WHAT TO WORK ON: A verbatim reproduction of the lines below, from the line containing "U7 pin VDD: none -> VA" through the line containing "C14: 10uF (plus", both ends included, is the whole required output.

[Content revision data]
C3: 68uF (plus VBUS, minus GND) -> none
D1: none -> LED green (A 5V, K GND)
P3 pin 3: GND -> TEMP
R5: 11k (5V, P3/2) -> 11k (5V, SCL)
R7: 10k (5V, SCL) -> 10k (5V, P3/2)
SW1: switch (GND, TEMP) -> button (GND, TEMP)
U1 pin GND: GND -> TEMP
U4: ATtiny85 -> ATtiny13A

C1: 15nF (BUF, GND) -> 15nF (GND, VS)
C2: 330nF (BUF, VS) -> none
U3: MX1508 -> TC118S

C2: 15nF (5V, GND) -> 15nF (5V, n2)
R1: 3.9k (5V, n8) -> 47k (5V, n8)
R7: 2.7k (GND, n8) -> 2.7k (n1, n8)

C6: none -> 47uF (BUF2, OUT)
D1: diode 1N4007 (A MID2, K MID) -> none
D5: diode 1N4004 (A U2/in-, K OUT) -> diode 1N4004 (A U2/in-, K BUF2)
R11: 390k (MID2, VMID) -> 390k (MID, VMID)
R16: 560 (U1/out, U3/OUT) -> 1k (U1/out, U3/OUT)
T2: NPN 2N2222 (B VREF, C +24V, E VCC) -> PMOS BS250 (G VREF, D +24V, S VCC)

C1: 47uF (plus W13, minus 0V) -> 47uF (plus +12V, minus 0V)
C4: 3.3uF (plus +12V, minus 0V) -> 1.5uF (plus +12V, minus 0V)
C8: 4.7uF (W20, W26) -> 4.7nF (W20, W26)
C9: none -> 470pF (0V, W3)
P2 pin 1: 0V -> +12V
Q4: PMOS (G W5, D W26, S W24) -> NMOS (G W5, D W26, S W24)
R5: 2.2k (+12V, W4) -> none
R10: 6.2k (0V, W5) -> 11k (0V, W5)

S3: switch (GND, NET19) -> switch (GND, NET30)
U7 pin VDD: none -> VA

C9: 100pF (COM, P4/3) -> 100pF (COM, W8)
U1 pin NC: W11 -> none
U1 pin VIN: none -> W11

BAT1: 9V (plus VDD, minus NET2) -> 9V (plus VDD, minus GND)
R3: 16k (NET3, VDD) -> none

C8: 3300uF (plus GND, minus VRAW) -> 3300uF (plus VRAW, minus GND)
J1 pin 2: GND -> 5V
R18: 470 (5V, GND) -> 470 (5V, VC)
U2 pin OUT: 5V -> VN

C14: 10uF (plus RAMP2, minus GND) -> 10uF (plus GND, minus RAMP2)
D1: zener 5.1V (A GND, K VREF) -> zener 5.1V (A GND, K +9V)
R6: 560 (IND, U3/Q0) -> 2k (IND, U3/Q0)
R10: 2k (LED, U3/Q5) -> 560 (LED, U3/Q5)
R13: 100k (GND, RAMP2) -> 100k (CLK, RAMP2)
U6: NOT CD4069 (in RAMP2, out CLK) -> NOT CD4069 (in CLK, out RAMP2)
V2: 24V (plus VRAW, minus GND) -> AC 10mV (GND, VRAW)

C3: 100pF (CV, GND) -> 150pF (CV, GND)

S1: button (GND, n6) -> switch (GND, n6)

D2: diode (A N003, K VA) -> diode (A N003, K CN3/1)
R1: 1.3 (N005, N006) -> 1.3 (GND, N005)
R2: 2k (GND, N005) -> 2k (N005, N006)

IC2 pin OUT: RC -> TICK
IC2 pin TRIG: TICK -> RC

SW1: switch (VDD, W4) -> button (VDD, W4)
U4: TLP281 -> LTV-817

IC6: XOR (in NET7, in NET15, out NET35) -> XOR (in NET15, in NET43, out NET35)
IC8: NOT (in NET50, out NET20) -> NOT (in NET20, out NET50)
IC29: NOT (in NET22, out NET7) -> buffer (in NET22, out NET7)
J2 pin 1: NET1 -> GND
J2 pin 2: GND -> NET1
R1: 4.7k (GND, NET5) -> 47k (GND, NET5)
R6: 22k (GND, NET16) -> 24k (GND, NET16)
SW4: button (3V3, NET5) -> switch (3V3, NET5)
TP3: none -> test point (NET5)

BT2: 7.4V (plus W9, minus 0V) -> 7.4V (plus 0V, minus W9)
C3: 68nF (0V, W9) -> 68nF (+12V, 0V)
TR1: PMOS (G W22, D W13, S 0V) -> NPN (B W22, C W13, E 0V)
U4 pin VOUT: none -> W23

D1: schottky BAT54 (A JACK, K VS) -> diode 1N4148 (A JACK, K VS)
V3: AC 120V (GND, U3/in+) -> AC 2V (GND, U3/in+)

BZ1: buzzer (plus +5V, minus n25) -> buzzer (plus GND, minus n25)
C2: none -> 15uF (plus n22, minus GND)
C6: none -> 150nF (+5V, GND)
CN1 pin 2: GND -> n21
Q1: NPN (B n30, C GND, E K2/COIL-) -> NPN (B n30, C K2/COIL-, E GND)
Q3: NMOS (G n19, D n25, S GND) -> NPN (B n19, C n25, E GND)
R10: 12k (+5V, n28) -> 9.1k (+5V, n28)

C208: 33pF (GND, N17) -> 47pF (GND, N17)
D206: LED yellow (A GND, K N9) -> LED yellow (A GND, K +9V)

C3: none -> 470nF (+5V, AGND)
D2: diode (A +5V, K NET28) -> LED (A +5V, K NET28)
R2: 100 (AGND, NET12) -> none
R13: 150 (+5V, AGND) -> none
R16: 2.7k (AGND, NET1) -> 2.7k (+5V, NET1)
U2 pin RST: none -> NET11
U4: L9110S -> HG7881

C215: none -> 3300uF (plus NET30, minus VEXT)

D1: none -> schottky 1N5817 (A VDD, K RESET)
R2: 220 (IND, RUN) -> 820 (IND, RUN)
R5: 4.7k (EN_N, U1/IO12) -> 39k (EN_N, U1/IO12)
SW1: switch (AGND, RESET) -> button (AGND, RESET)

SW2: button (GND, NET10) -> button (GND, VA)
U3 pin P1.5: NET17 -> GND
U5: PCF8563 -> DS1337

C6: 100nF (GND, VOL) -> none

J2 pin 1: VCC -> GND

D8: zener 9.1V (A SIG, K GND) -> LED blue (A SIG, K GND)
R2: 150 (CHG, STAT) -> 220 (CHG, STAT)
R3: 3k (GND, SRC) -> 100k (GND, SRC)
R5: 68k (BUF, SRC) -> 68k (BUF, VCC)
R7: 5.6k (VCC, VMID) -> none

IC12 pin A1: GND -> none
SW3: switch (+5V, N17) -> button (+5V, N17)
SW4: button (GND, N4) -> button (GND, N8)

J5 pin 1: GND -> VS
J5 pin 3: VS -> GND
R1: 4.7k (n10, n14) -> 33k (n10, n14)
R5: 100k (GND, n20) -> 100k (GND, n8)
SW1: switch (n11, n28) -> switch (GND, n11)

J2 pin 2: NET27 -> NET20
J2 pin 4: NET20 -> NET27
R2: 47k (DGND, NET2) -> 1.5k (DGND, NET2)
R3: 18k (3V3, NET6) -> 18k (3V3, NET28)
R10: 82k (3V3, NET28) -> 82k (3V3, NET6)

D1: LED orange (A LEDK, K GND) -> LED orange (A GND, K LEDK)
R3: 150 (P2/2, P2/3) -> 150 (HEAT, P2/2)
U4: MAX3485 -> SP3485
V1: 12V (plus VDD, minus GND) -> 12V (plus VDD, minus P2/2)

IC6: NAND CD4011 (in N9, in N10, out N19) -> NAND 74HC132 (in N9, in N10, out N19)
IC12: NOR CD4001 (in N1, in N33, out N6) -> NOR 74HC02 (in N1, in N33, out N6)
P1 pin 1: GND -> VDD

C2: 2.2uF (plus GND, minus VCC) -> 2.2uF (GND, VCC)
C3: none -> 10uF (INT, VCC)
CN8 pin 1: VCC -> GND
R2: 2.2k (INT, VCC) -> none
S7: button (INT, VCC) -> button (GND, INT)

WORKED SOLUTION:
U7 pin VDD: none -> VA

C9: 100pF (COM, P4/3) -> 100pF (COM, W8)
U1 pin NC: W11 -> none
U1 pin VIN: none -> W11

BAT1: 9V (plus VDD, minus NET2) -> 9V (plus VDD, minus GND)
R3: 16k (NET3, VDD) -> none

C8: 3300uF (plus GND, minus VRAW) -> 3300uF (plus VRAW, minus GND)
J1 pin 2: GND -> 5V
R18: 470 (5V, GND) -> 470 (5V, VC)
U2 pin OUT: 5V -> VN

C14: 10uF (plus RAMP2, minus GND) -> 10uF (plus GND, minus RAMP2)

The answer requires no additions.